Return all lines of the listing below that carry the word "ring".
-------- Dataset entries
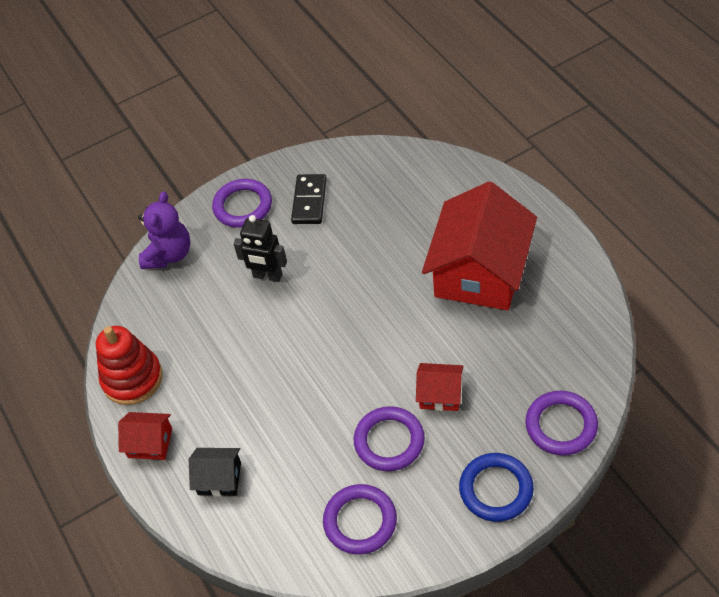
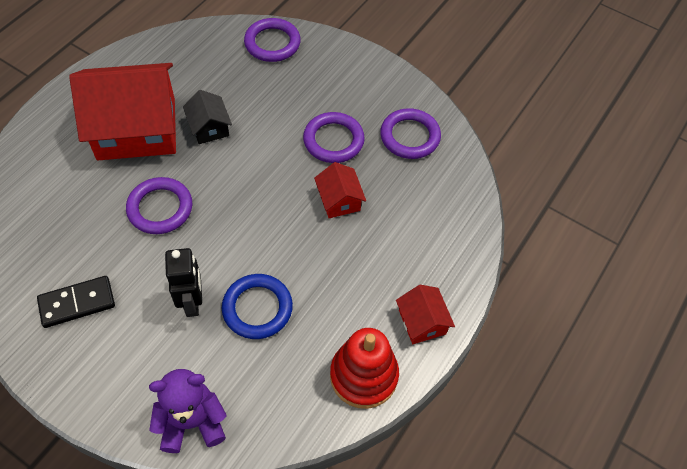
camera: 125 degrees left, 5 degrees up
(219, 478) = (426, 247): black house -> black house (209, 127)
(243, 206) = (99, 371): purple ring -> purple ring (160, 208)
(440, 394) = (275, 120): red house -> red house (339, 200)
(496, 489) = (342, 66): blue ring -> blue ring (257, 308)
----------------
**Answer box**
(243, 206) = (99, 371): purple ring -> purple ring (160, 208)
(496, 489) = (342, 66): blue ring -> blue ring (257, 308)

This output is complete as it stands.